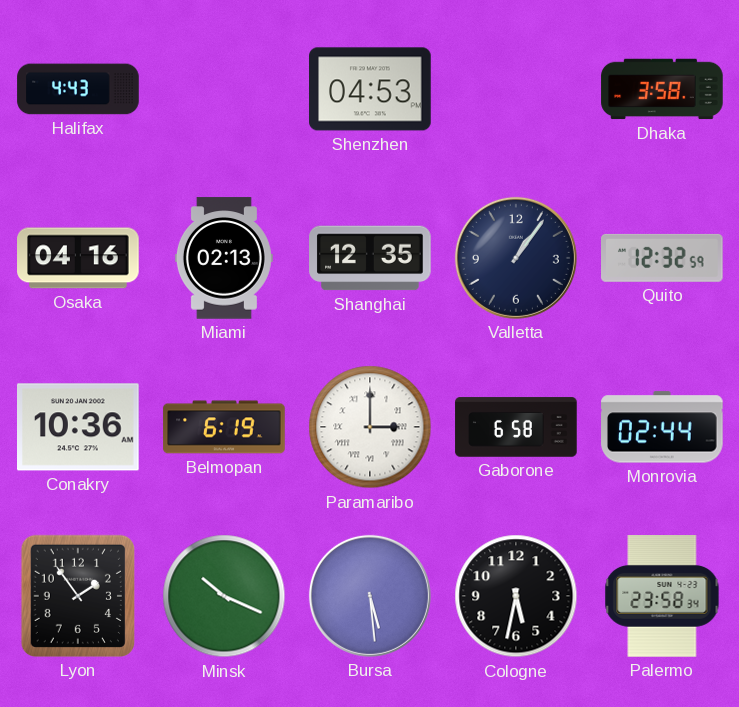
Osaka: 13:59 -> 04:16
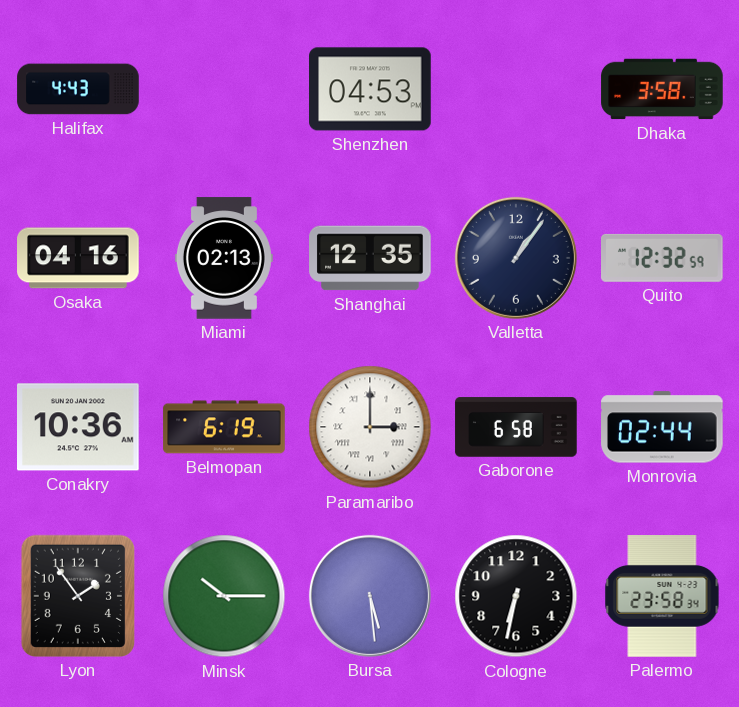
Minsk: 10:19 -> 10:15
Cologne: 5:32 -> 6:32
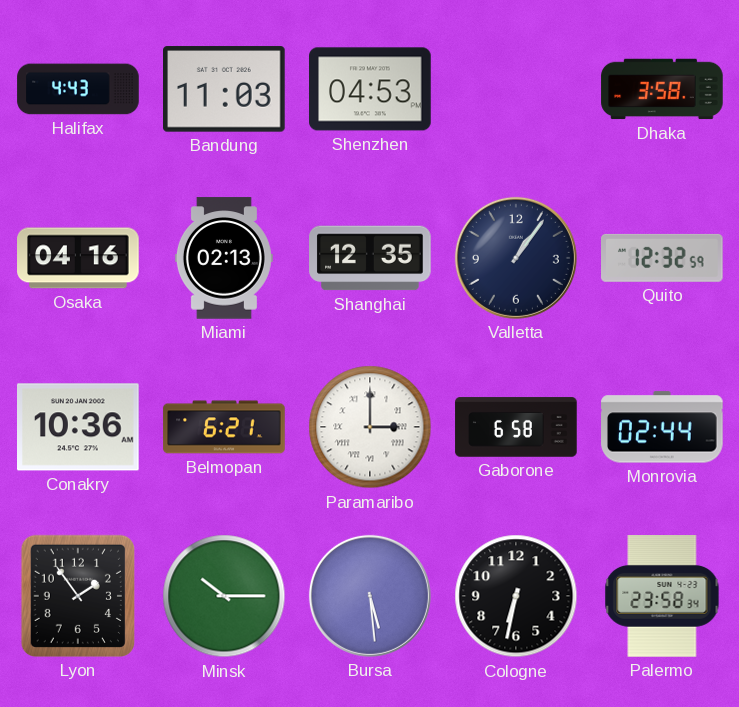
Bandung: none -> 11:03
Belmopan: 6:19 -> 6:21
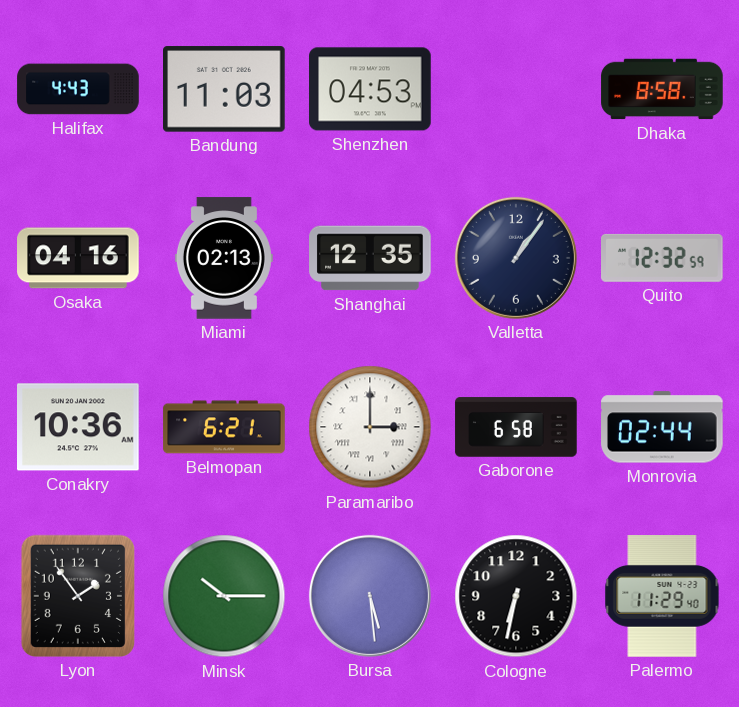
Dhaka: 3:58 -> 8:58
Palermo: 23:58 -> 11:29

--

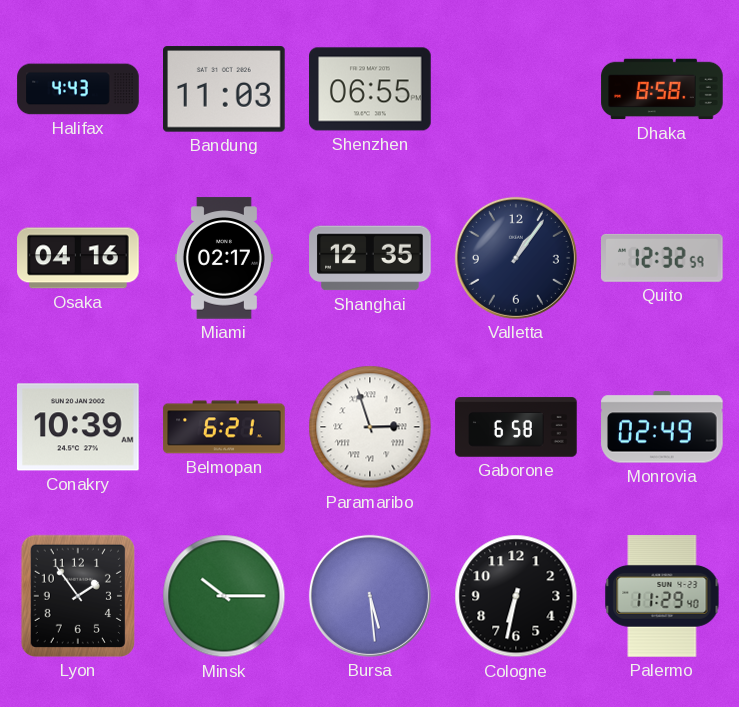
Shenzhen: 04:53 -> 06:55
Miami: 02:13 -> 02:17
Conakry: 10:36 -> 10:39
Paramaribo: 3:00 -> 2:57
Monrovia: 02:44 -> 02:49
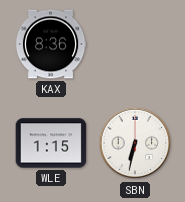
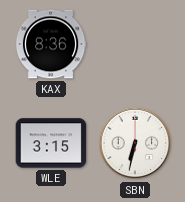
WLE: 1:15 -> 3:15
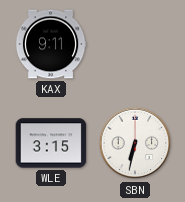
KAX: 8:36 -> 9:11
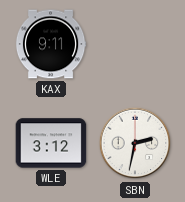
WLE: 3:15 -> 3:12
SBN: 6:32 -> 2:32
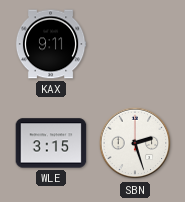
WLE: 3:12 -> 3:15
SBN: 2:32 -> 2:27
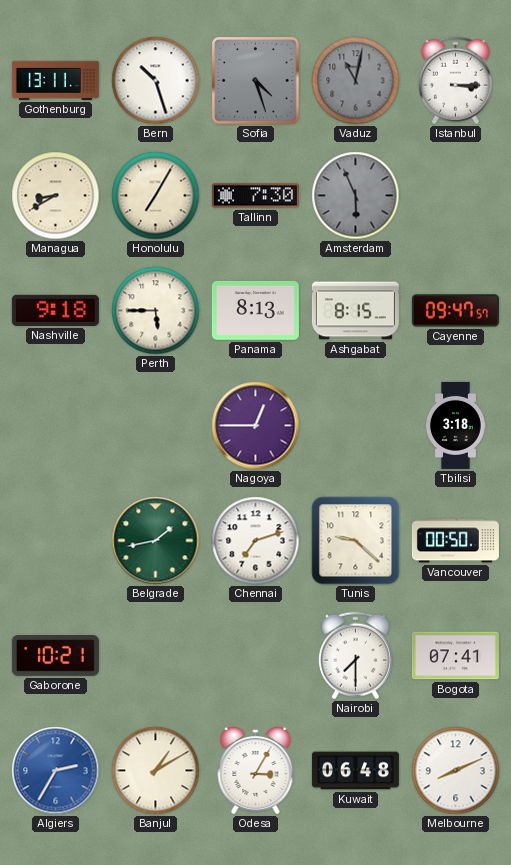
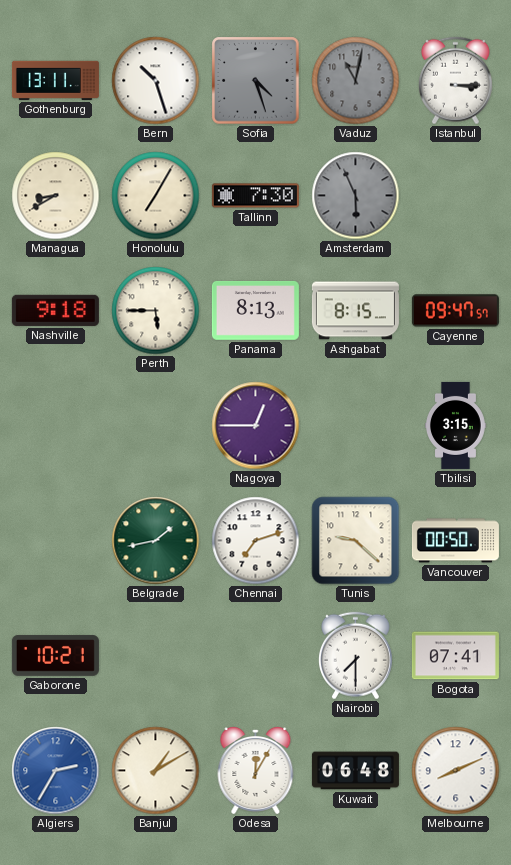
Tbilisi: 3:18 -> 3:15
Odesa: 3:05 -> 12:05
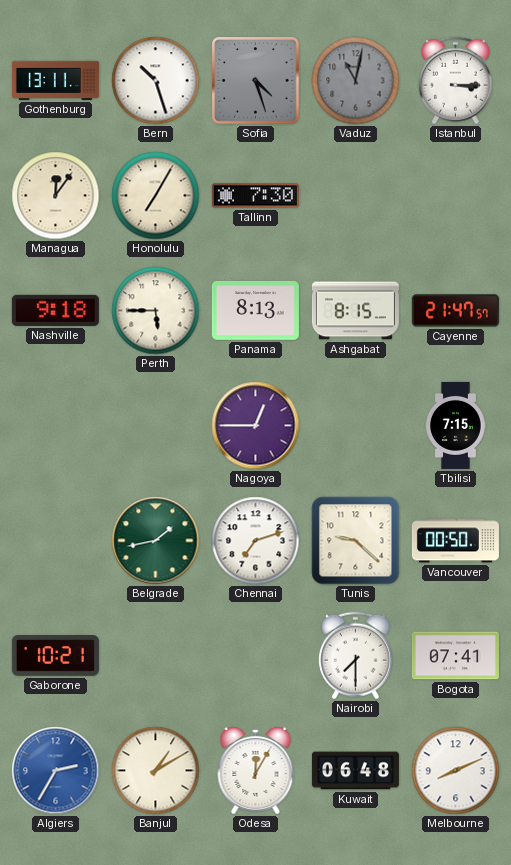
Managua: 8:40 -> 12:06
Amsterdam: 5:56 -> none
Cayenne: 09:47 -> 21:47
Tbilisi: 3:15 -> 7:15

==

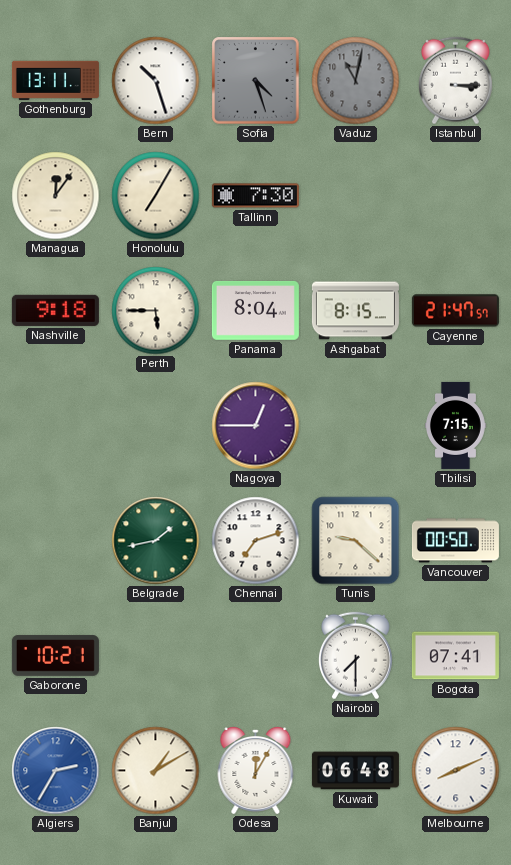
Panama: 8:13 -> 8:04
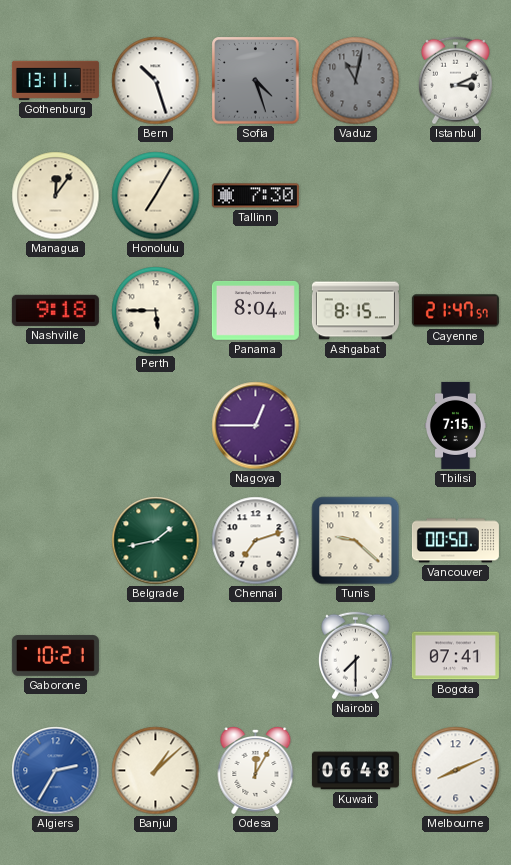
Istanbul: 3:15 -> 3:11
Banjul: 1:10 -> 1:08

**WORK INSTRUCTIONS:** Please count the lines of the records that contain the string "none", treating uppercase and lowercase as different, and reply with that number alone.

**ANSWER FOR THE TASK:** 2